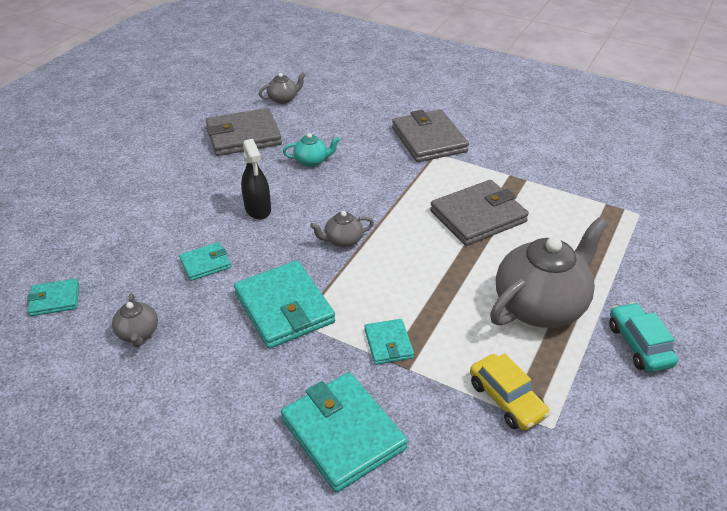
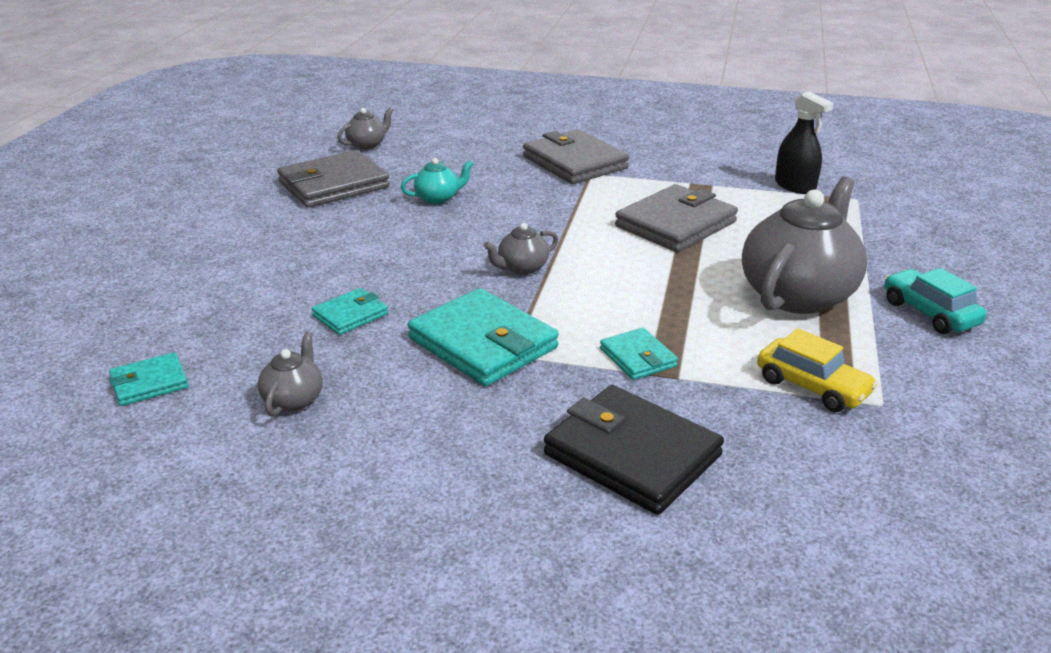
camera: 15 degrees left, 10 degrees down
(138, 333) = (294, 399): grey teapot -> grey teapot turned 135 degrees counterclockwise
(258, 209) = (392, 252): black spray bottle -> black spray bottle (795, 186)
(343, 433) = (632, 455): turquoise wallet -> black wallet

**Your instructions**. Using the listing above, pick out each line that contains the word "degrees", then copy it.

**Response**.
camera: 15 degrees left, 10 degrees down
(138, 333) = (294, 399): grey teapot -> grey teapot turned 135 degrees counterclockwise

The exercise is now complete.